WHAT YOU WILL DO:
Begin at the line containing "orange scissors: 4 -> 8" in the data below and go on through the line containing "purple screwdriver: 6 -> 7", repeating each line exactly; include both ends and no other line.

EXCERPTED DATA:
------------------------------------------------------------
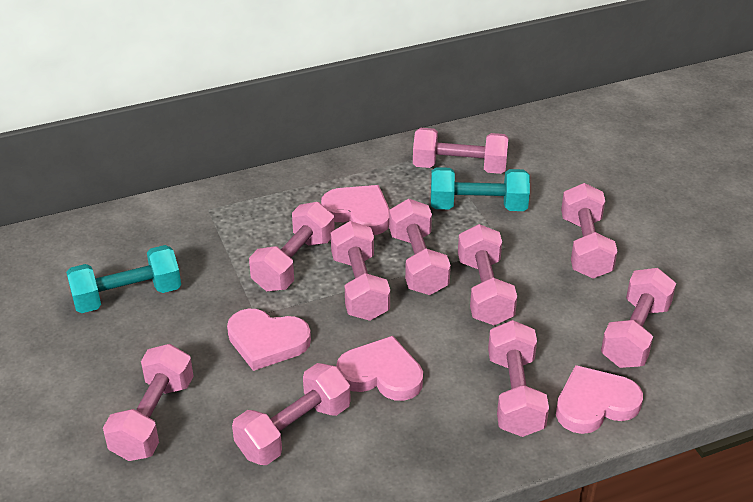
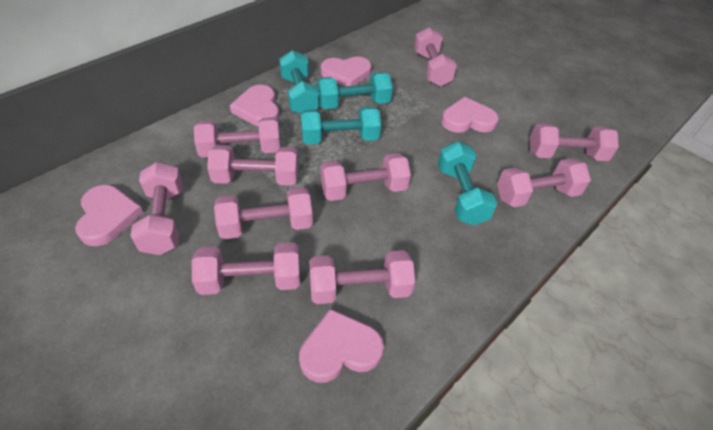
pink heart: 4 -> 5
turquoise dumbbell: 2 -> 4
------------------------------------------------------------
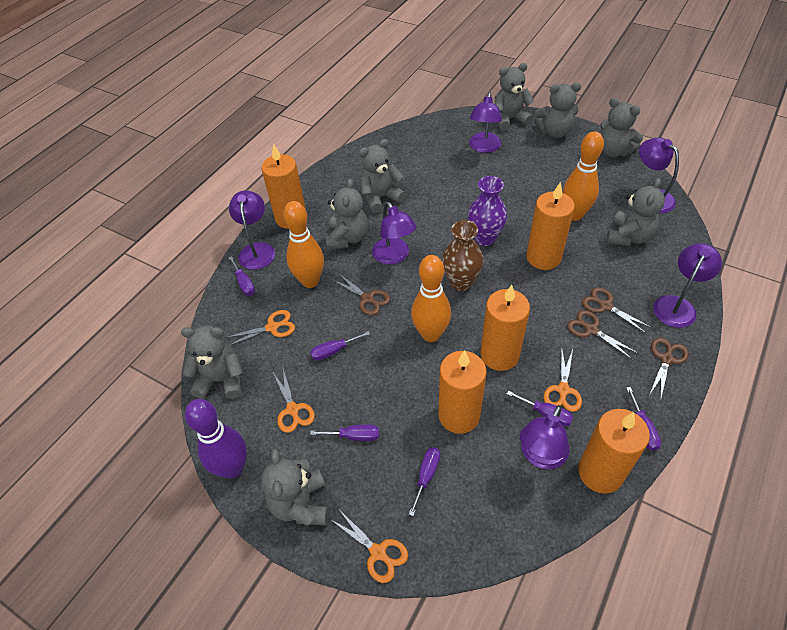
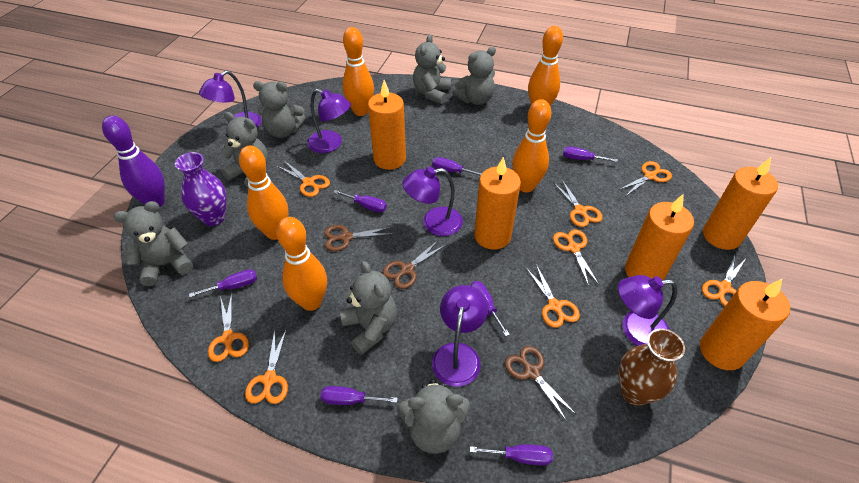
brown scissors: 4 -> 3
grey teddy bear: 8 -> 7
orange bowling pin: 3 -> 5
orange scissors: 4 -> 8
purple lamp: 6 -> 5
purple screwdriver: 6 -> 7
------------------------------------------------------------
EXPECTED OUTPUT:
orange scissors: 4 -> 8
purple lamp: 6 -> 5
purple screwdriver: 6 -> 7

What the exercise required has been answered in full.